- [What you have to do]:
What you give back must match the records below exactly, apart from the pictures, which are omitted.

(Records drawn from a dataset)

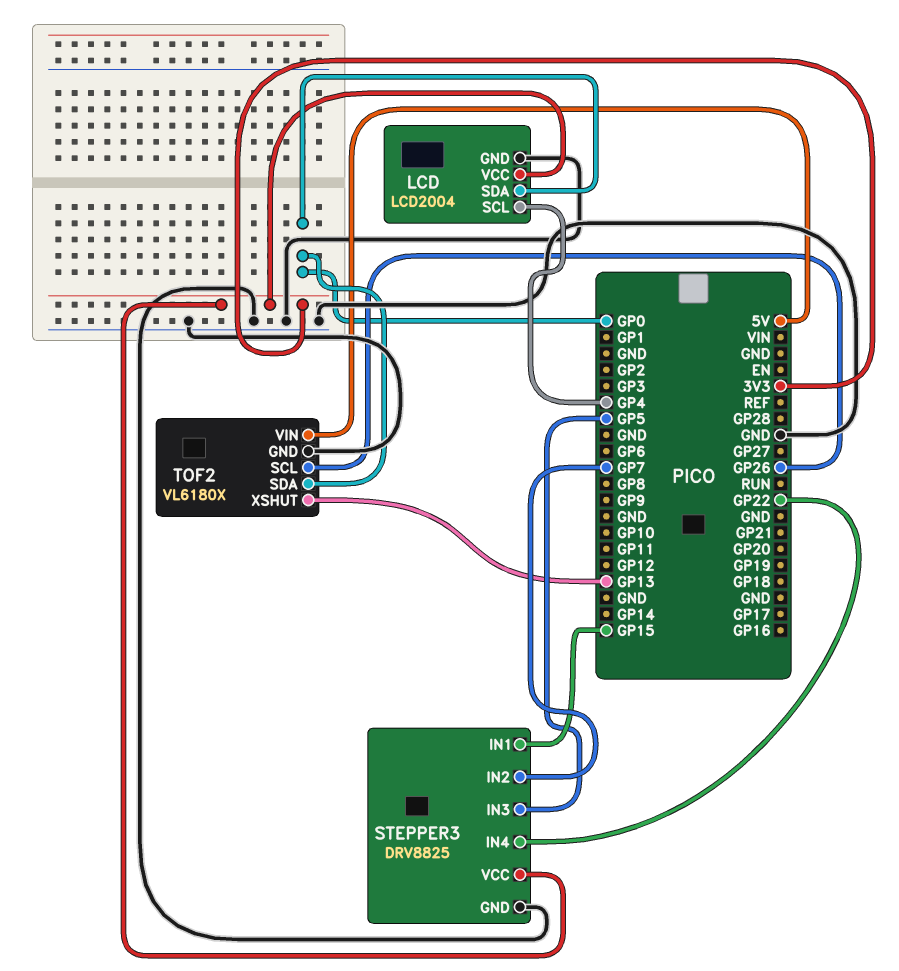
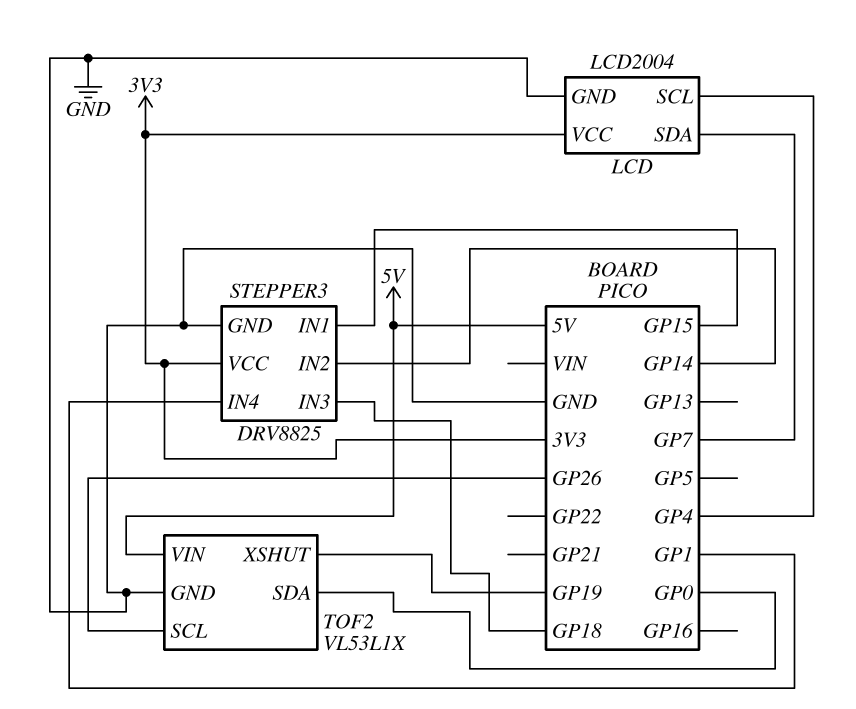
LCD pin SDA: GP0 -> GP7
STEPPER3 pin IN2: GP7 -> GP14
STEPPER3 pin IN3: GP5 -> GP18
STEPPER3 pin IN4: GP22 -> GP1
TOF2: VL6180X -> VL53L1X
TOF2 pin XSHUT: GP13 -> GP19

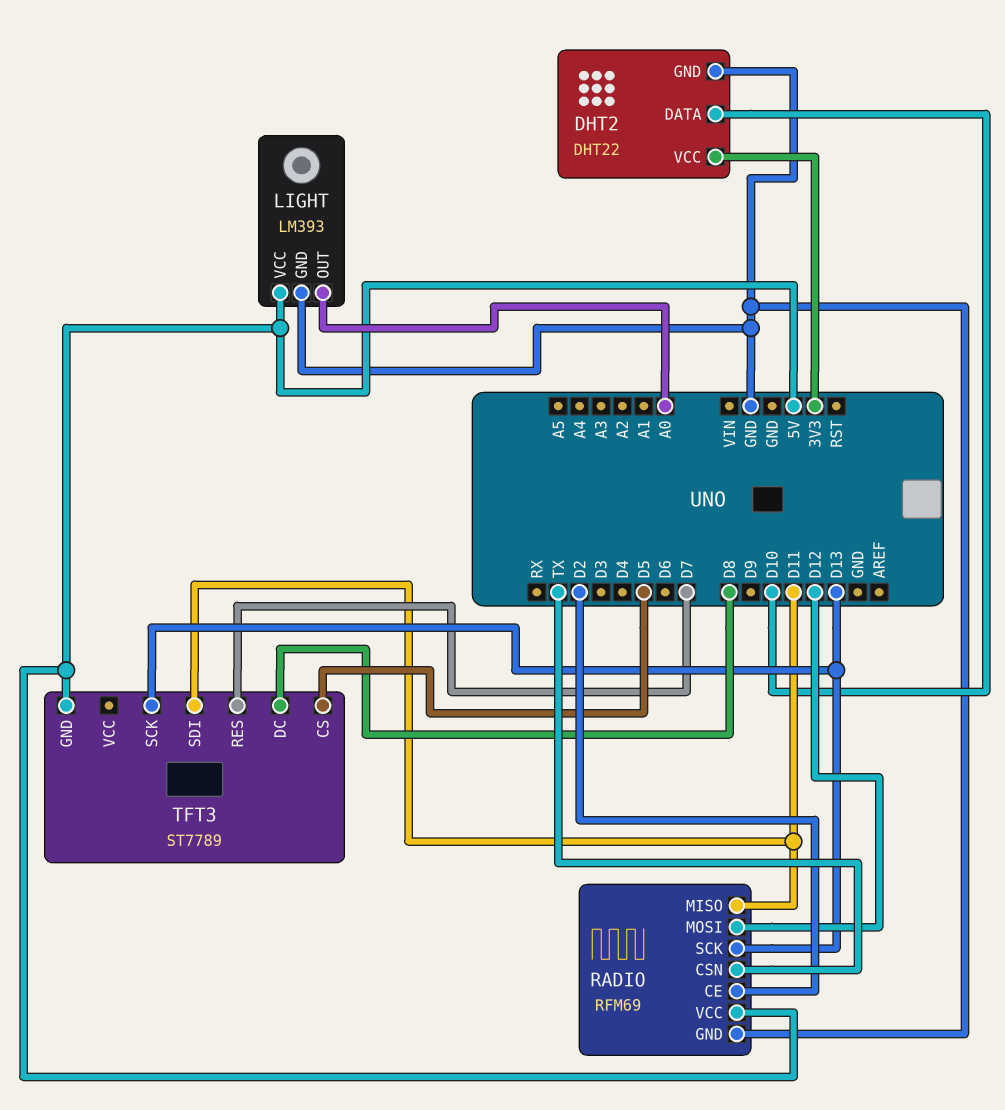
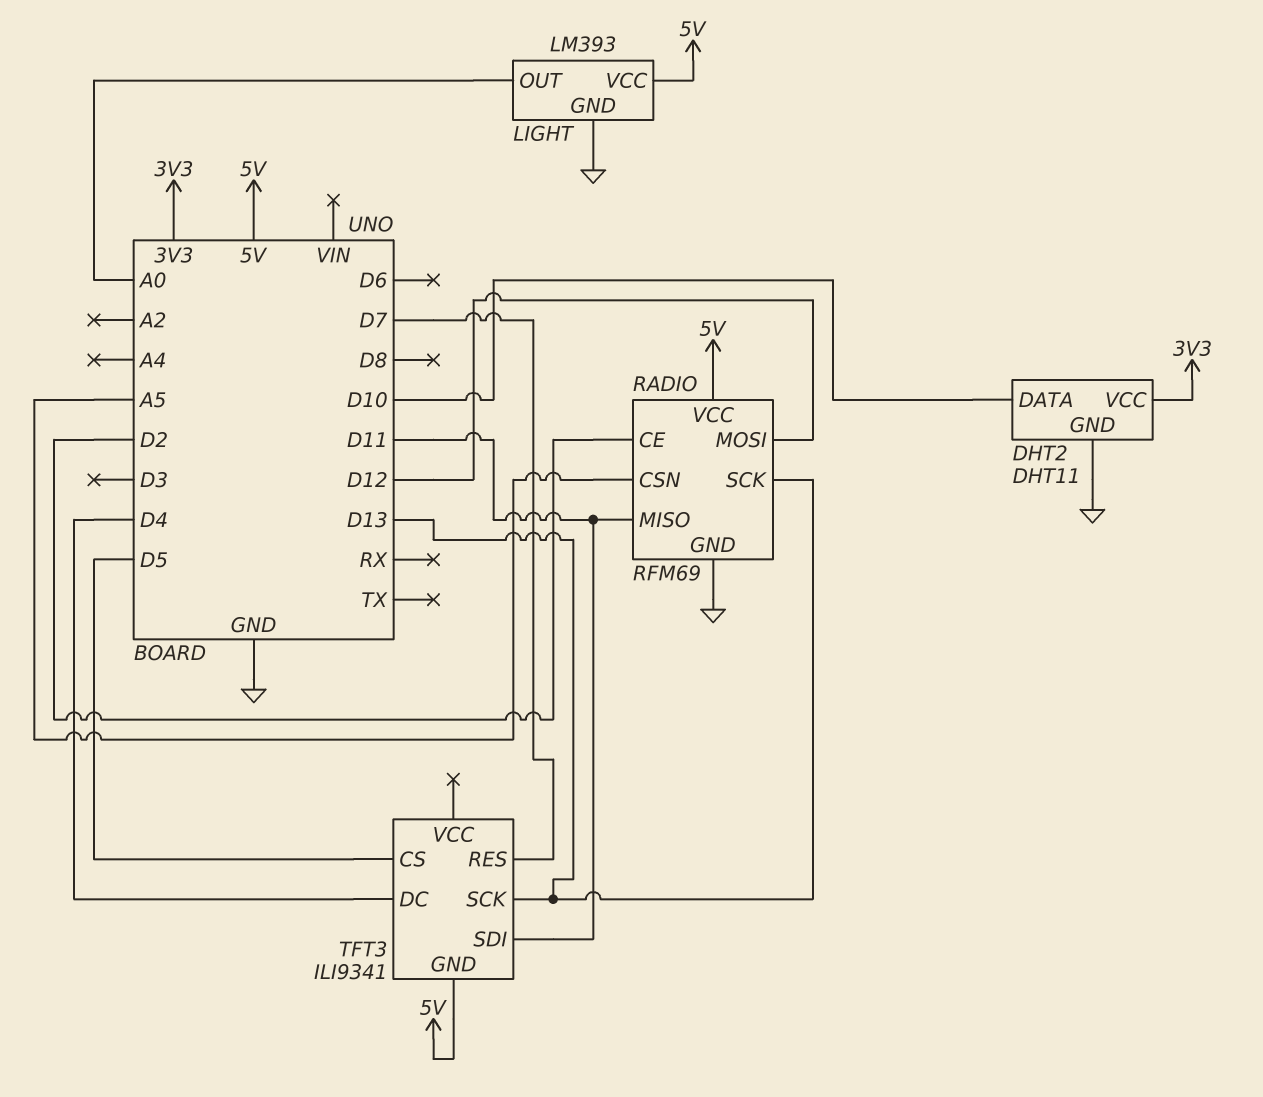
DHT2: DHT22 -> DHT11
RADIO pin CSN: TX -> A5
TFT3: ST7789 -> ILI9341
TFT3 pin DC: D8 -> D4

- [Response area]:
LCD pin SDA: GP0 -> GP7
STEPPER3 pin IN2: GP7 -> GP14
STEPPER3 pin IN3: GP5 -> GP18
STEPPER3 pin IN4: GP22 -> GP1
TOF2: VL6180X -> VL53L1X
TOF2 pin XSHUT: GP13 -> GP19

DHT2: DHT22 -> DHT11
RADIO pin CSN: TX -> A5
TFT3: ST7789 -> ILI9341
TFT3 pin DC: D8 -> D4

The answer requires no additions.